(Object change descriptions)
◇ ◇ ◇ ◇ ◇

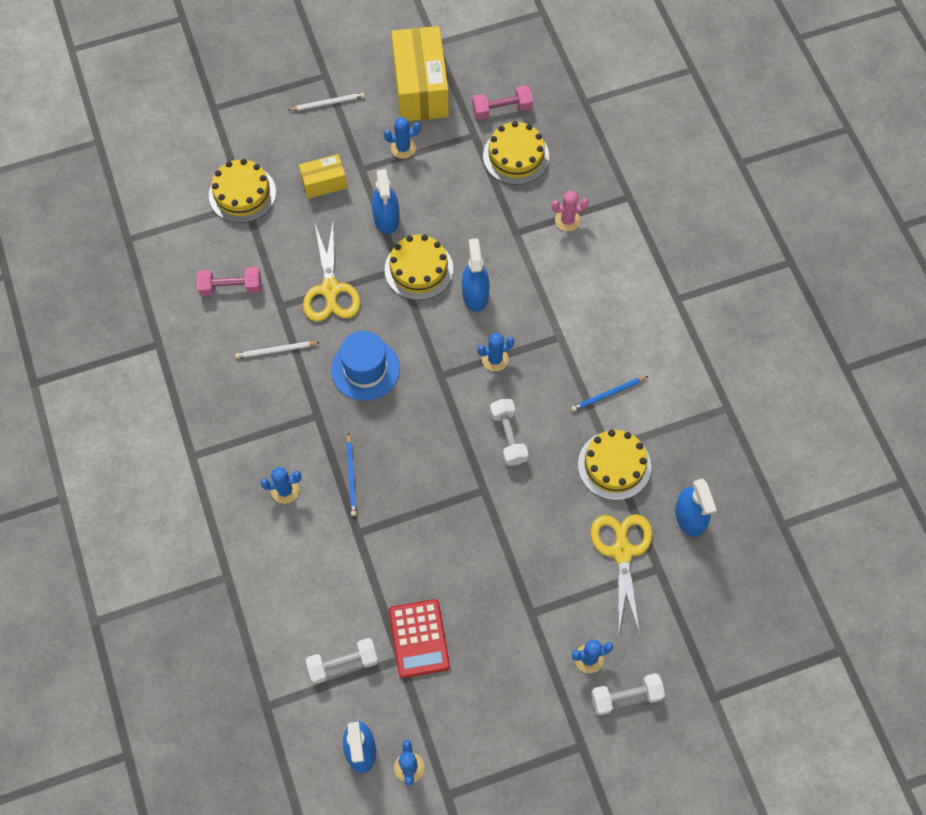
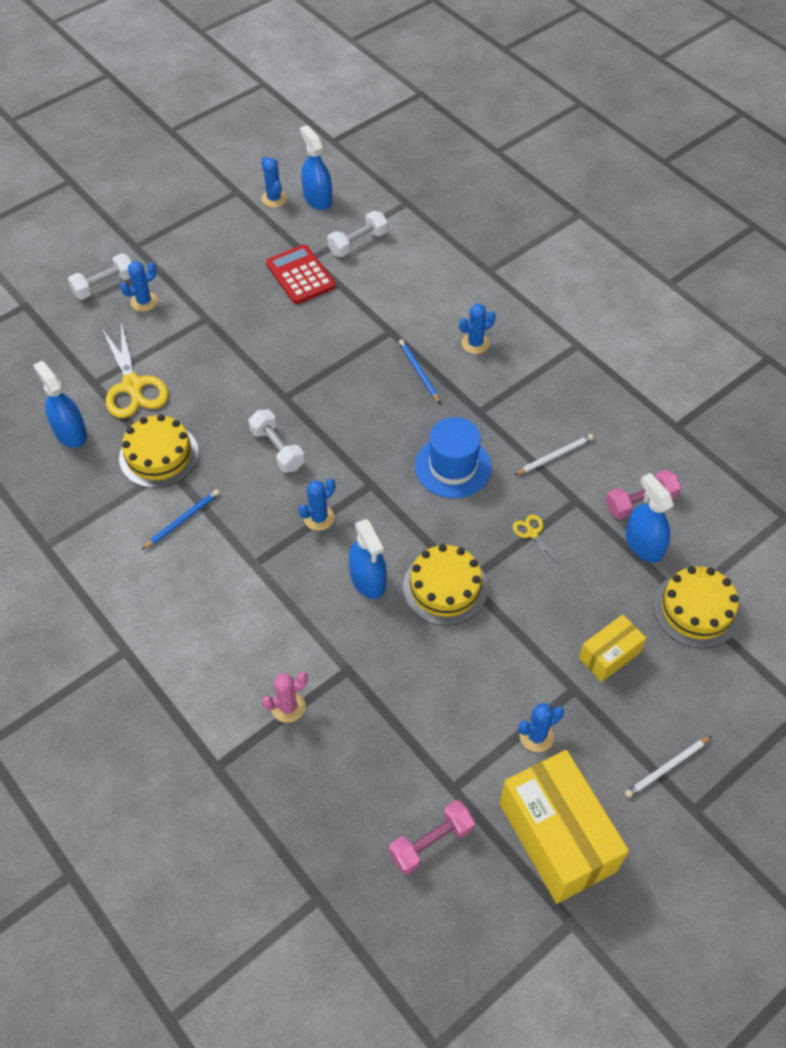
camera: 160 degrees right, 10 degrees down
(330, 290) = (532, 533): yellow scissors -> yellow scissors, size x0.47
(386, 218) = (512, 636): blue spray bottle -> blue spray bottle (643, 544)
(516, 156) = (385, 775): yellow cake -> none

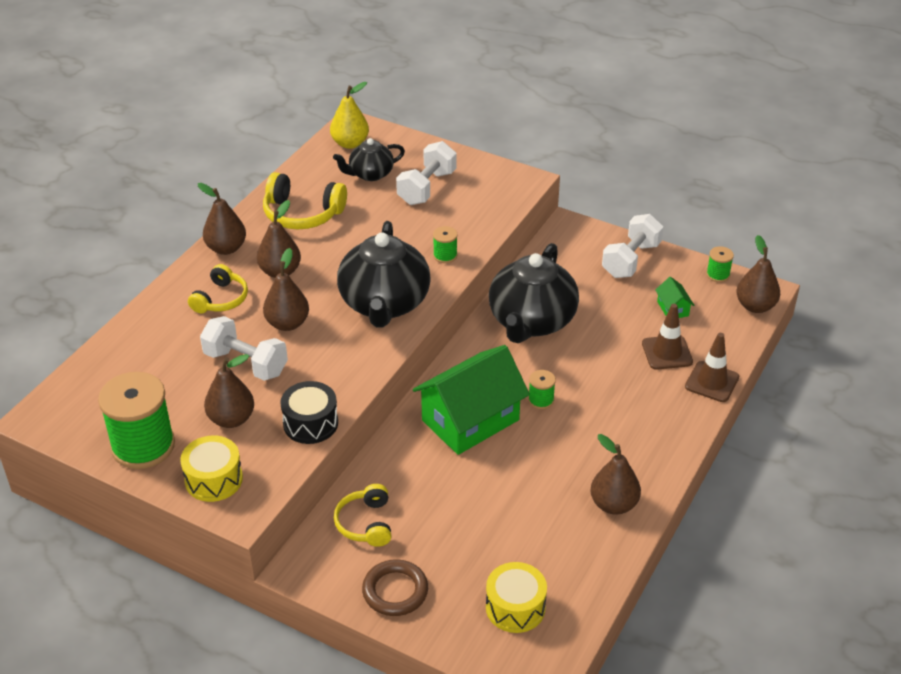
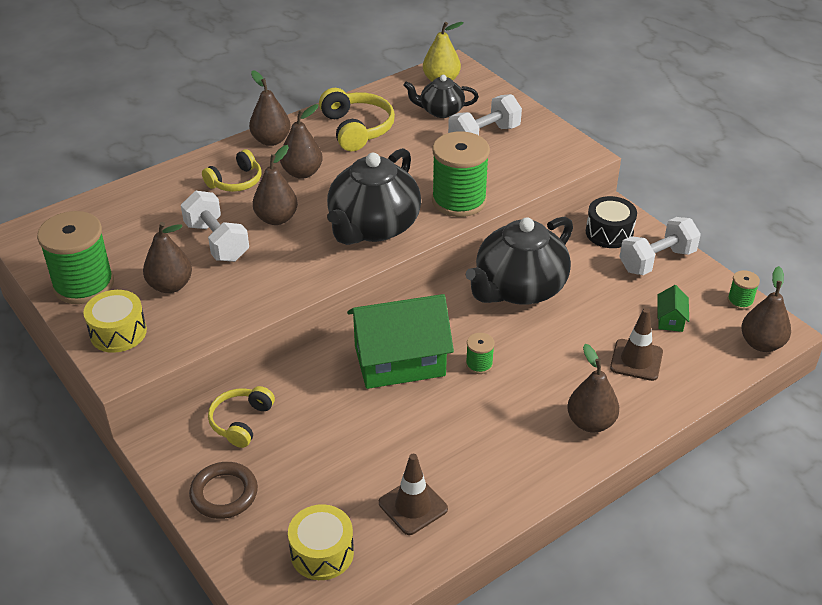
camera: 25 degrees right, 0 degrees up
(302, 214) = (356, 129): yellow headphones -> yellow headphones turned 150 degrees counterclockwise
(310, 423) = (233, 311): black drum -> black drum (609, 233)
(445, 255) = (459, 200): green spool -> green spool, size x2.24
(613, 504) = (484, 489): brown pear -> brown pear (590, 422)
(712, 382) = (665, 404): brown traffic cone -> brown traffic cone (413, 506)

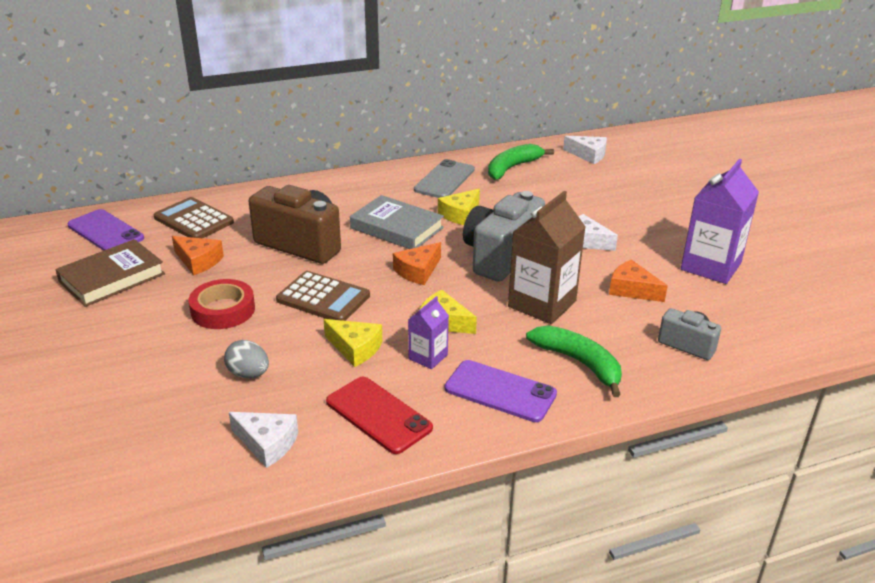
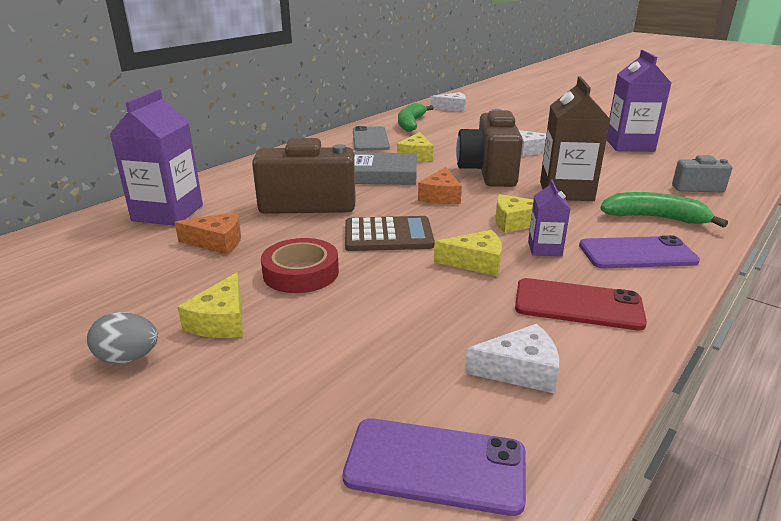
camera: 30 degrees left, 5 degrees down
(105, 232) = (68, 246): purple phone -> purple phone (435, 465)
(112, 278) = (127, 283): brown book -> none
(135, 330) = (221, 321): none -> yellow cheese
(194, 220) = (168, 213): brown calculator -> purple carton
(248, 374) = (407, 316): grey egg -> grey egg (128, 358)
(500, 256) = (488, 172): grey camera -> brown camera
(632, 290) = (608, 168): orange cheese -> none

◇ ◇ ◇ ◇ ◇

Only lines with the word "grey" are needed. Copy them from the preceding records.

(248, 374) = (407, 316): grey egg -> grey egg (128, 358)
(500, 256) = (488, 172): grey camera -> brown camera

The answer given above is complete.